[[ Given data open ]]

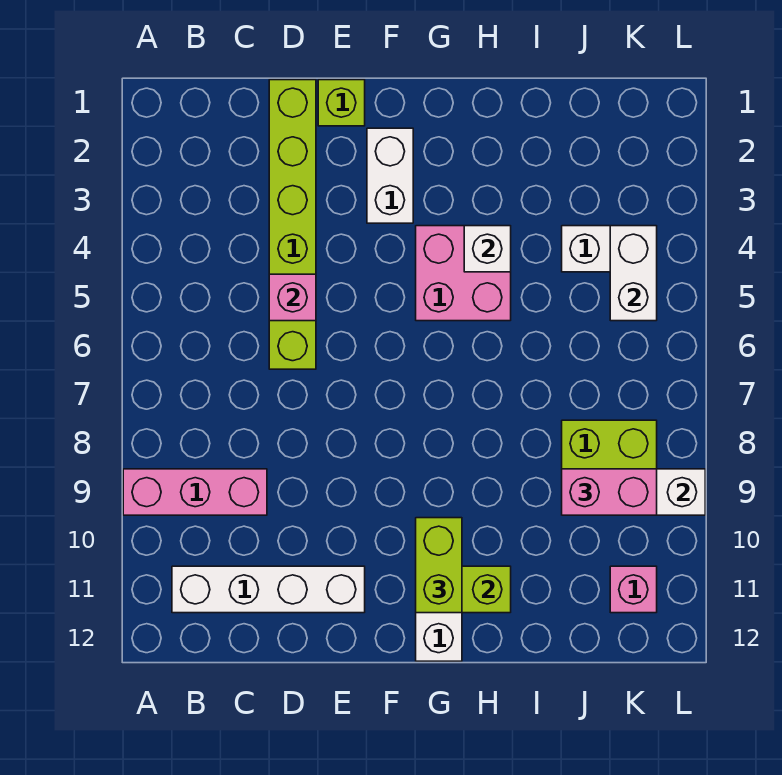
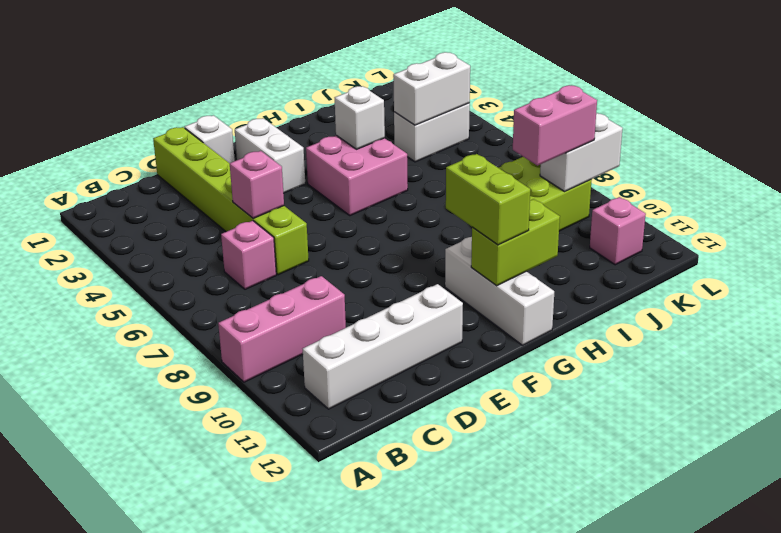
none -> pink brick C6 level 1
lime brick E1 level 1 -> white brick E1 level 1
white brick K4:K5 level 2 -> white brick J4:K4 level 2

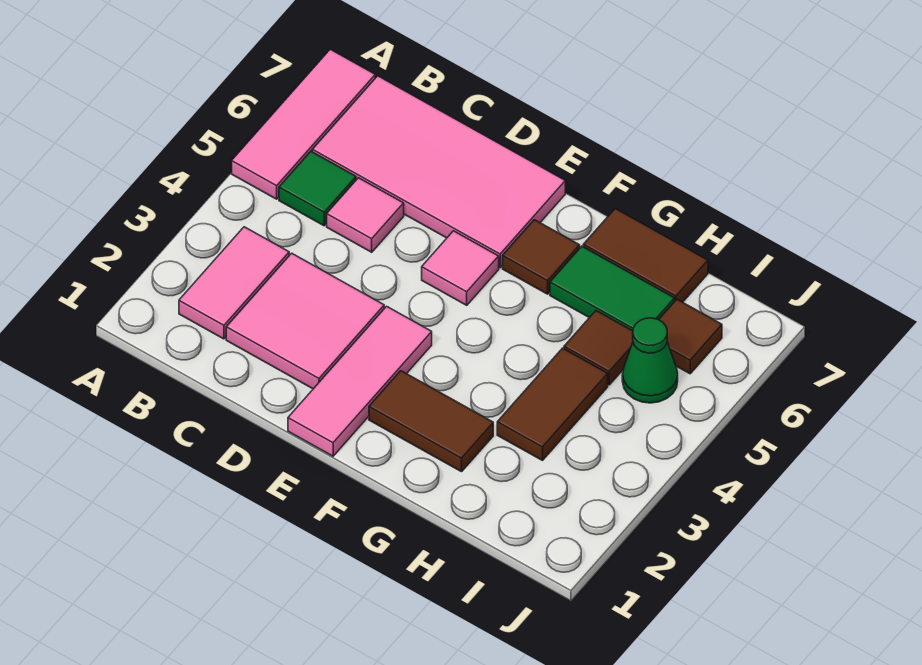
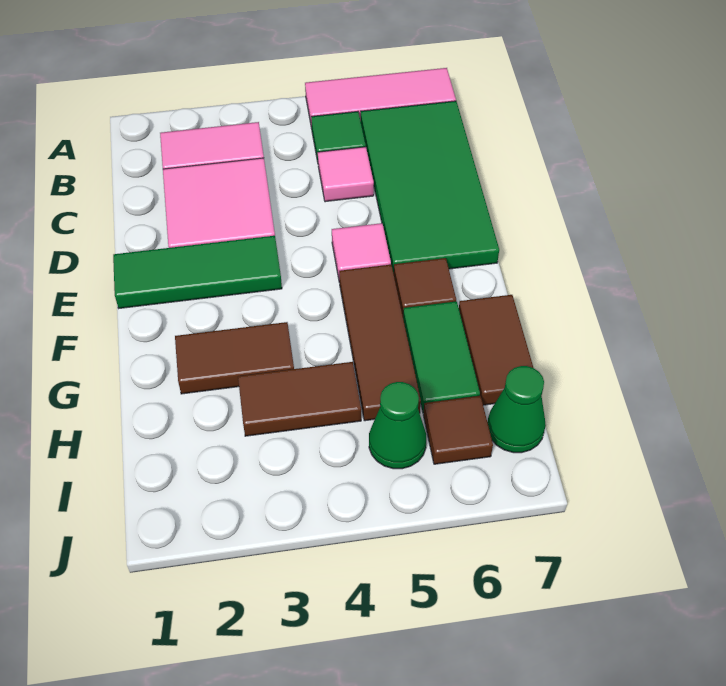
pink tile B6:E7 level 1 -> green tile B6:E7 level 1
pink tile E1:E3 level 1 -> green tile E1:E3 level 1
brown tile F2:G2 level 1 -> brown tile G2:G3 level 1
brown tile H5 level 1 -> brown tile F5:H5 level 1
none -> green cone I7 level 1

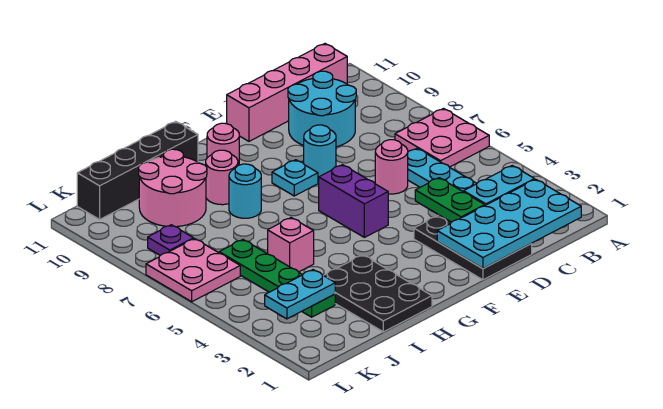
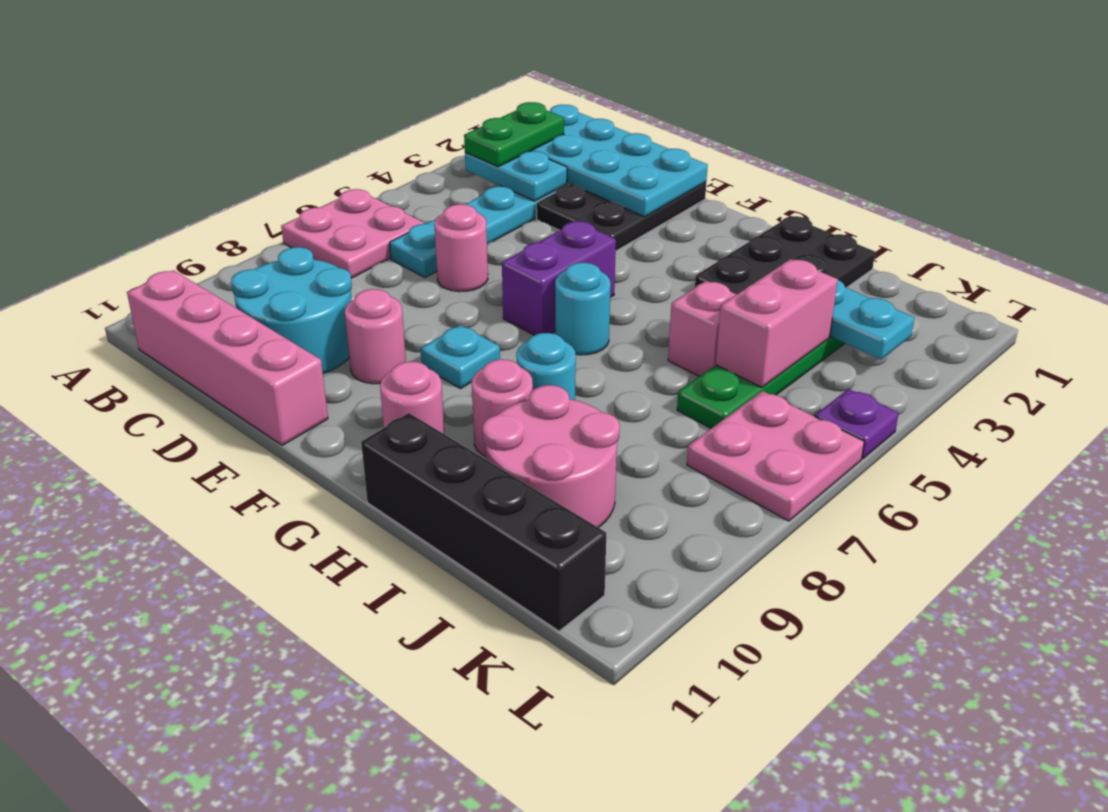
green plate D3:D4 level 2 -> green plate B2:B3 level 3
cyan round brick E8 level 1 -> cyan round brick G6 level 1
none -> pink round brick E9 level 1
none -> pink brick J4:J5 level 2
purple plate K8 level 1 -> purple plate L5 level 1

[[ Given data closed ]]

Each line from the one that holds "cyan round brick E8" to the end of the records above should be transcribed exactly, both ends included.

### [Reply]
cyan round brick E8 level 1 -> cyan round brick G6 level 1
none -> pink round brick E9 level 1
none -> pink brick J4:J5 level 2
purple plate K8 level 1 -> purple plate L5 level 1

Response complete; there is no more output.